Problem statement: Output every record exactly and leave each picture out.

The input:
•••••
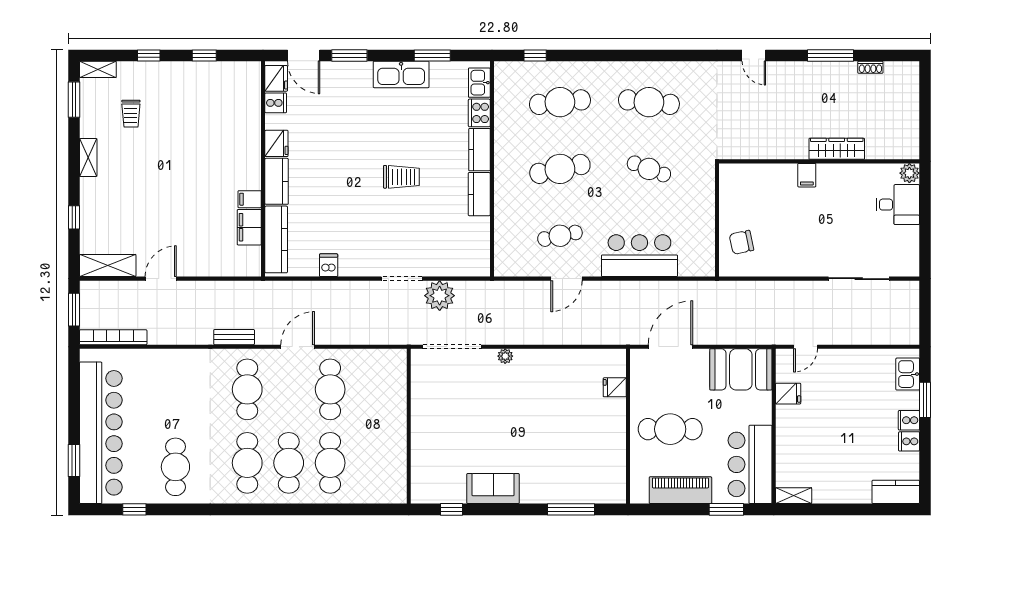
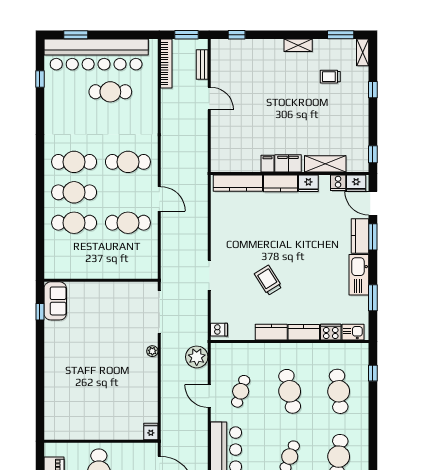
window: (204, 55) -> (373, 154), moved
door: (304, 55) -> (373, 203), hinge flipped
kitchen counter: (348, 73) -> (360, 236), added
trolley: (401, 177) -> (268, 280), moved, turned 148
window: (74, 217) -> (237, 35), moved
filing cabinet: (249, 227) -> (288, 163), moved
cafe table: (560, 236) -> (241, 391), turned 30
dishwasher: (329, 265) -> (219, 330), moved
shelving: (108, 266) -> (325, 164), moved, turned 90
plant: (440, 296) -> (197, 357), moved
bench: (234, 337) -> (202, 65), moved
fridge: (615, 387) -> (151, 431), moved
cafe table: (175, 467) -> (110, 92), moved
sofa: (493, 489) -> (55, 301), moved
window: (571, 509) -> (40, 399), removed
•••••
Response box:
window: (204, 55) -> (373, 154), moved
door: (304, 55) -> (373, 203), hinge flipped
kitchen counter: (348, 73) -> (360, 236), added
trolley: (401, 177) -> (268, 280), moved, turned 148
window: (74, 217) -> (237, 35), moved
filing cabinet: (249, 227) -> (288, 163), moved
cafe table: (560, 236) -> (241, 391), turned 30
dishwasher: (329, 265) -> (219, 330), moved
shelving: (108, 266) -> (325, 164), moved, turned 90
plant: (440, 296) -> (197, 357), moved
bench: (234, 337) -> (202, 65), moved
fridge: (615, 387) -> (151, 431), moved
cafe table: (175, 467) -> (110, 92), moved
sofa: (493, 489) -> (55, 301), moved
window: (571, 509) -> (40, 399), removed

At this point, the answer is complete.